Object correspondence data
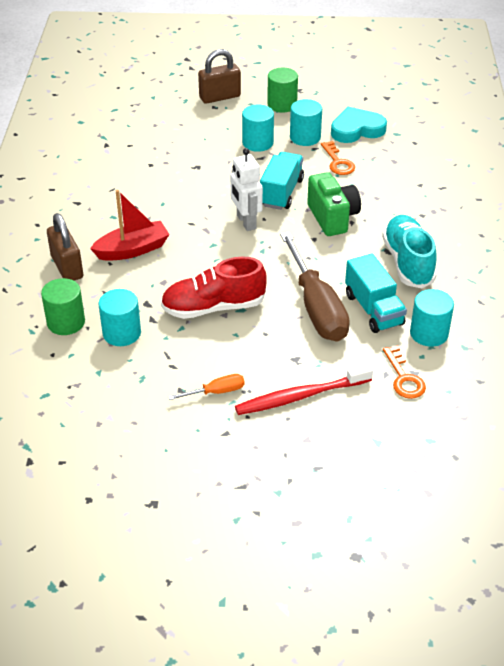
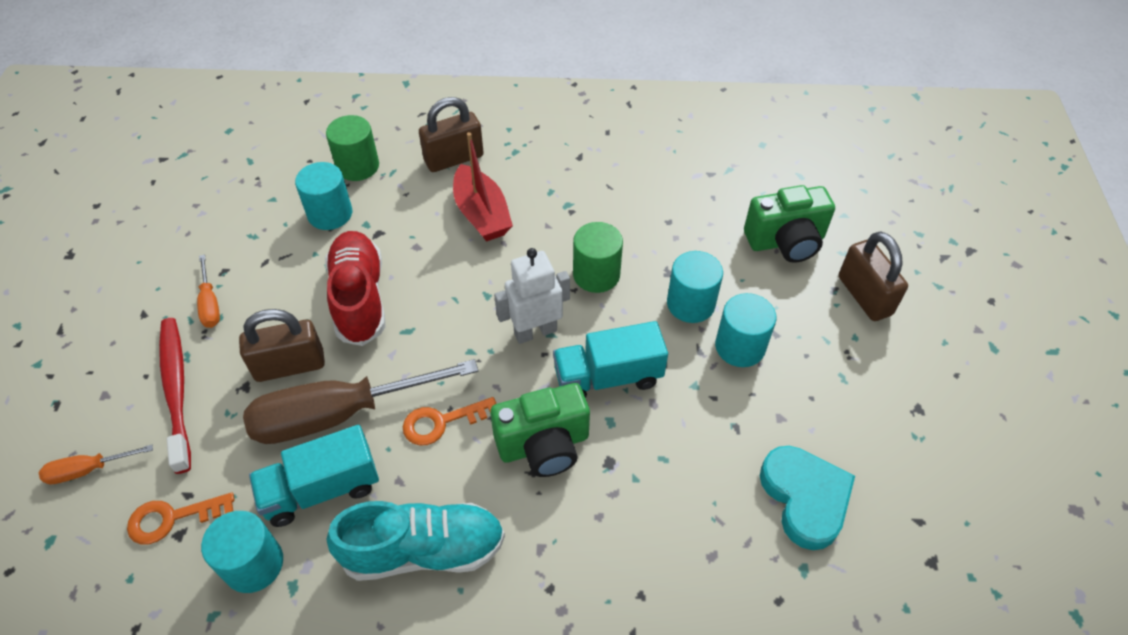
camera: 90 degrees right, 10 degrees up
(174, 120) = (786, 241): none -> green camera
(276, 337) = (290, 365): none -> brown padlock
(281, 193) = (608, 377): turquoise truck -> turquoise truck turned 150 degrees clockwise
(282, 104) = (862, 382): green cylinder -> green cylinder (596, 274)
(305, 137) = (766, 414): turquoise cylinder -> turquoise cylinder (690, 304)
(338, 162) = (697, 461): orange key -> orange key (442, 422)
(373, 432) = (88, 470): none -> orange screwdriver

§ Directions: Repeat exactly the lines from the first line of the records above through the line containing "(305, 137) = (766, 414): turquoise", both included. Leave out the pictures.

§ Task output:
camera: 90 degrees right, 10 degrees up
(174, 120) = (786, 241): none -> green camera
(276, 337) = (290, 365): none -> brown padlock
(281, 193) = (608, 377): turquoise truck -> turquoise truck turned 150 degrees clockwise
(282, 104) = (862, 382): green cylinder -> green cylinder (596, 274)
(305, 137) = (766, 414): turquoise cylinder -> turquoise cylinder (690, 304)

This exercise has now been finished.